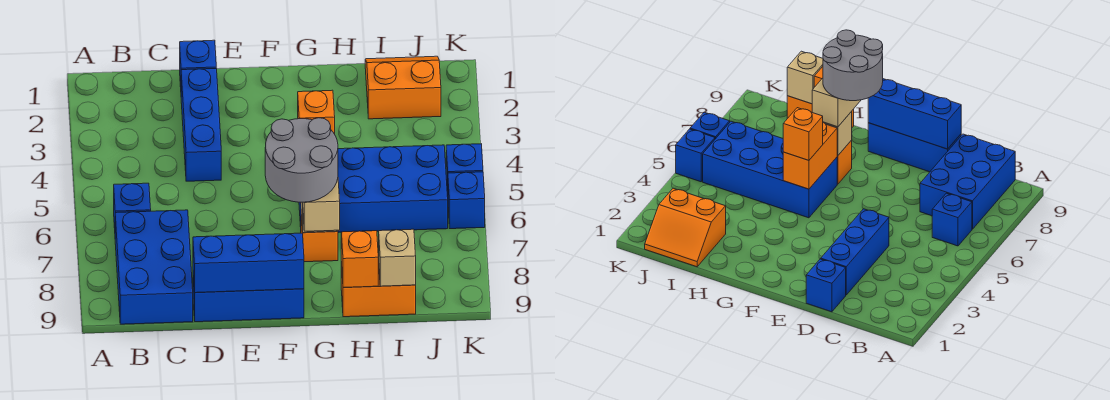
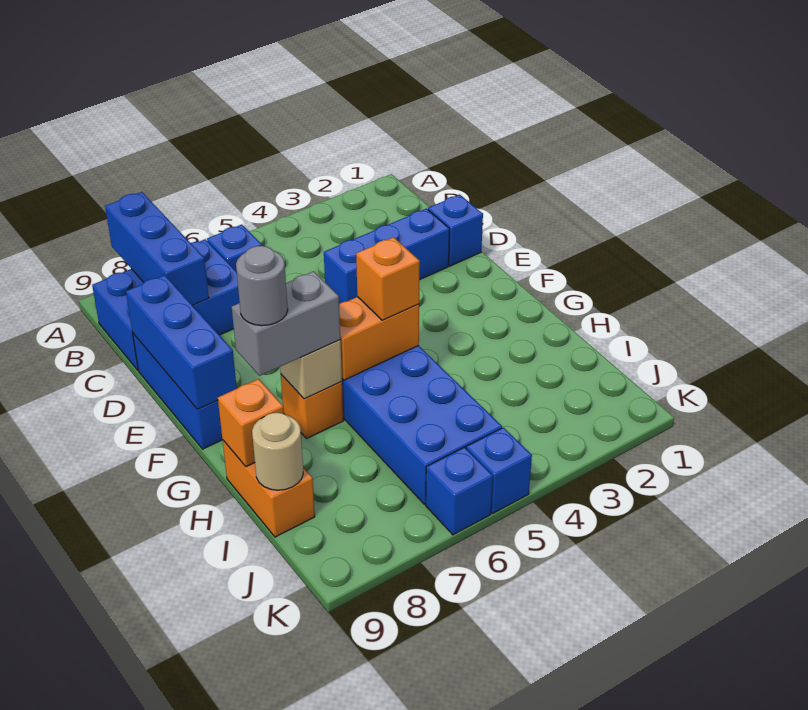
none -> blue brick A8:C8 level 2
grey round brick F7:G8 level 4 -> grey round brick G8 level 4
tan brick G7:G8 level 3 -> grey brick G7:G8 level 3
orange slope I1:J2 level 1 top 2 -> none
tan brick I9 level 2 -> tan round brick I9 level 2

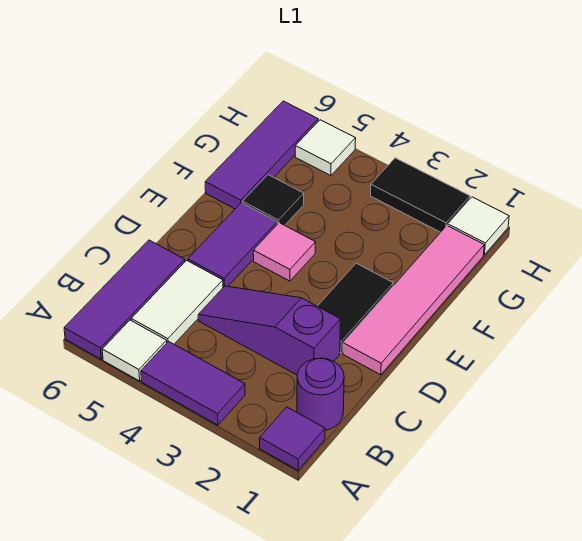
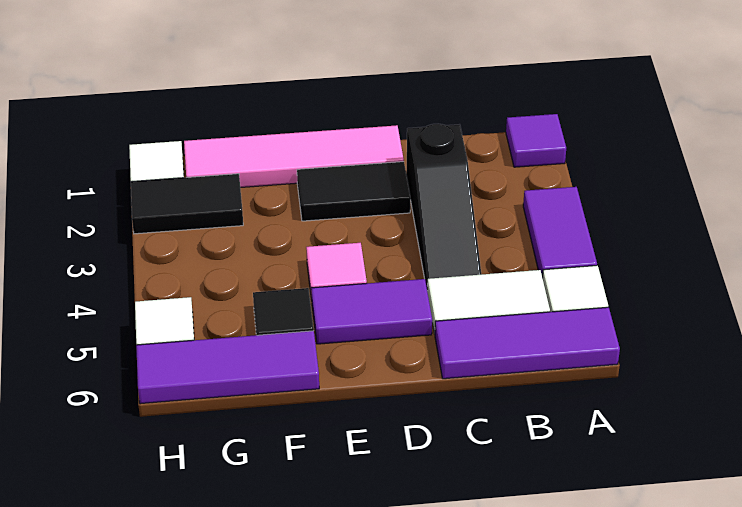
purple round brick B1 level 1 -> none
purple slope C2:C4 level 1 top 2 -> black slope C2:C4 level 1 top 2
black tile H2:H3 level 1 -> black tile G2:H2 level 1

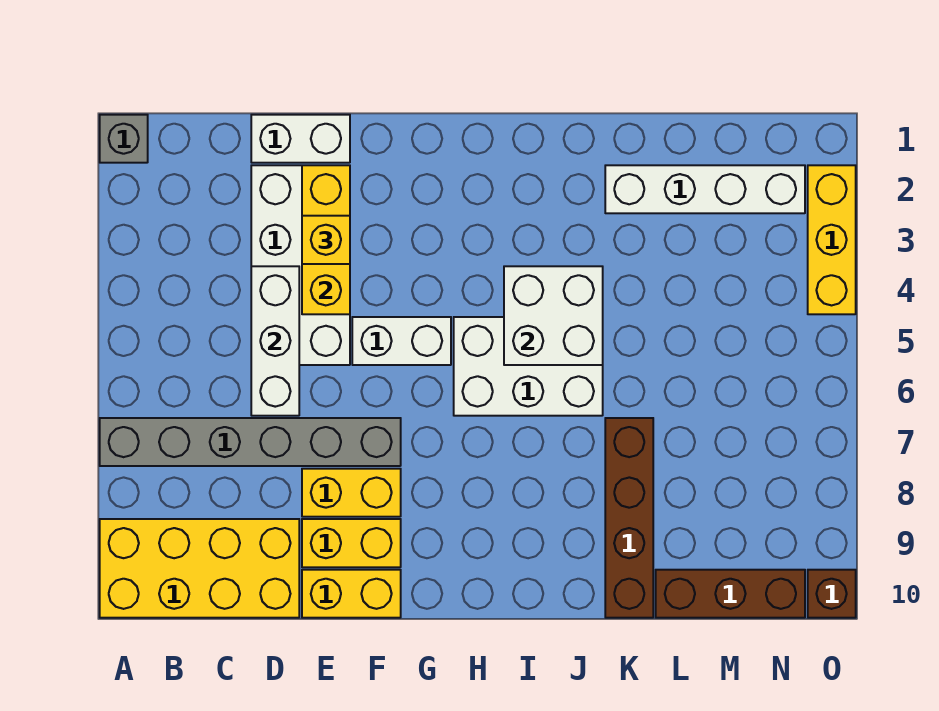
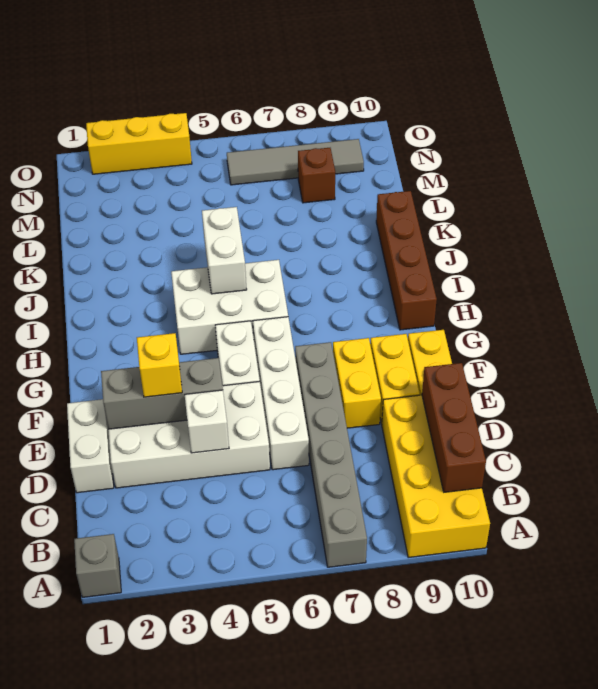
white brick D4:D6 level 2 -> white brick D4 level 2
yellow brick E2:E4 level 2 -> grey brick E2:E4 level 2
white brick H5:J6 level 1 -> white brick H4:I6 level 1
white brick I4:J5 level 2 -> white brick I5:J5 level 2
white brick K2:N2 level 1 -> white brick D6:G6 level 1
brown brick K7:K10 level 1 -> brown brick H10:K10 level 1
brown brick L10:N10 level 1 -> brown brick B10:D10 level 2
none -> grey tile N6:N9 level 1
brown brick O10 level 1 -> brown brick M8 level 1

● ● ● ●

* **WHAT YOU ARE ASKED TO DO**: Return word for word the line with "white brick I4:J5" and every line after it through the end of the records above.

* **ANSWER SECTION**:
white brick I4:J5 level 2 -> white brick I5:J5 level 2
white brick K2:N2 level 1 -> white brick D6:G6 level 1
brown brick K7:K10 level 1 -> brown brick H10:K10 level 1
brown brick L10:N10 level 1 -> brown brick B10:D10 level 2
none -> grey tile N6:N9 level 1
brown brick O10 level 1 -> brown brick M8 level 1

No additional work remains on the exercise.